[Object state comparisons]
>>>

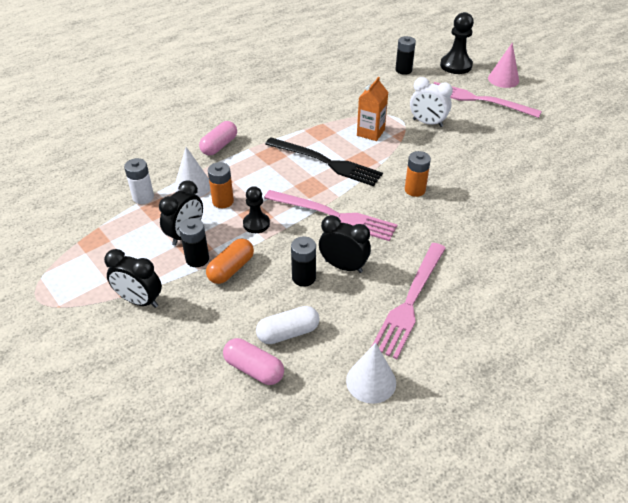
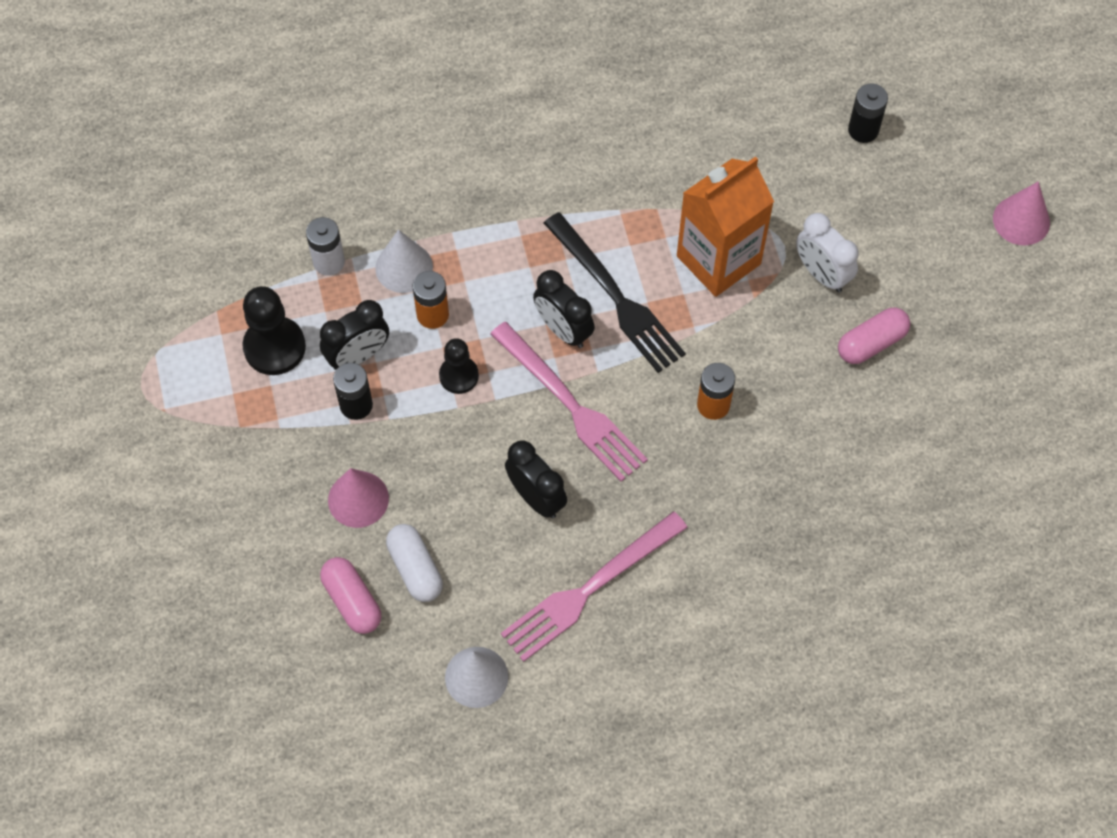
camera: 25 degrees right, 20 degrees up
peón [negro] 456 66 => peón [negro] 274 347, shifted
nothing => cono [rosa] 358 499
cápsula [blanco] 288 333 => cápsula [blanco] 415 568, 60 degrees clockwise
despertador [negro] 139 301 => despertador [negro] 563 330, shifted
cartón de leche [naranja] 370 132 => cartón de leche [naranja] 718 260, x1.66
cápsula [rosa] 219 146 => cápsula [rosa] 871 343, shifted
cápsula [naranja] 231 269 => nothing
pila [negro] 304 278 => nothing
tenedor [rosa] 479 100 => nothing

<<<
>>>

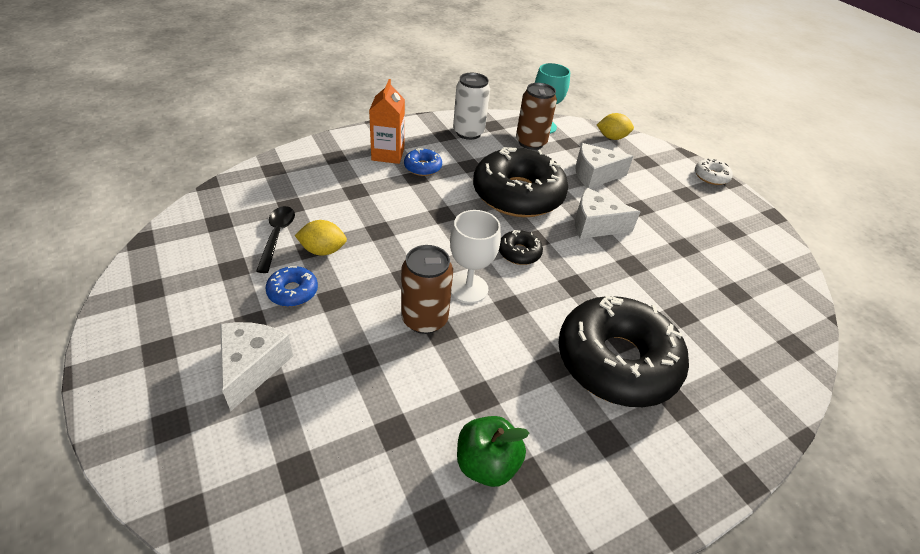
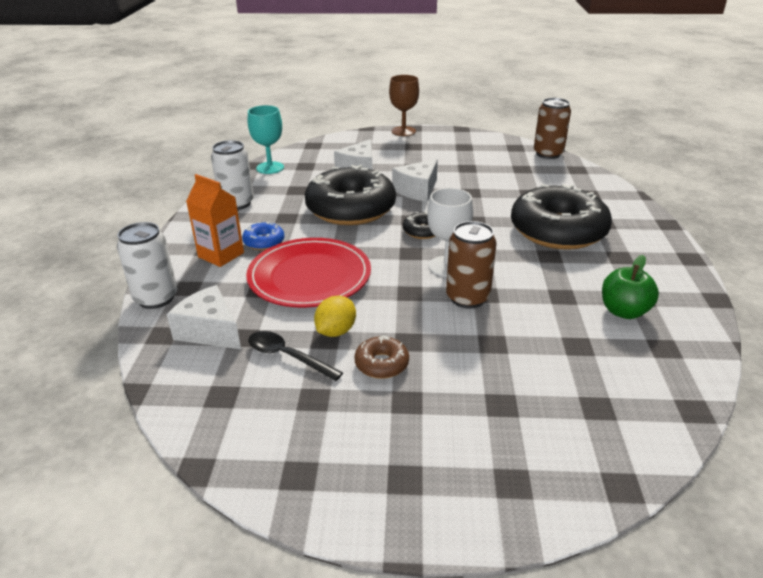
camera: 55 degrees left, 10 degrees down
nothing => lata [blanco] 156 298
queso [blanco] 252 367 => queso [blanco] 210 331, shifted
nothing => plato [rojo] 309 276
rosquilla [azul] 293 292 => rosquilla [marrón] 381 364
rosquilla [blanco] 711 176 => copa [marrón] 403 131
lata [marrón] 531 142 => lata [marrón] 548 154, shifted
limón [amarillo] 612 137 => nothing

<<<

[What you need to do]
Give back, exactly as written, the stretch from the line with "camera: 25 degrees right, 20 degrees up" through the line with "tenedor [rosa] 479 100 => nothing", and no other lines from the records above.

[Task result]
camera: 25 degrees right, 20 degrees up
peón [negro] 456 66 => peón [negro] 274 347, shifted
nothing => cono [rosa] 358 499
cápsula [blanco] 288 333 => cápsula [blanco] 415 568, 60 degrees clockwise
despertador [negro] 139 301 => despertador [negro] 563 330, shifted
cartón de leche [naranja] 370 132 => cartón de leche [naranja] 718 260, x1.66
cápsula [rosa] 219 146 => cápsula [rosa] 871 343, shifted
cápsula [naranja] 231 269 => nothing
pila [negro] 304 278 => nothing
tenedor [rosa] 479 100 => nothing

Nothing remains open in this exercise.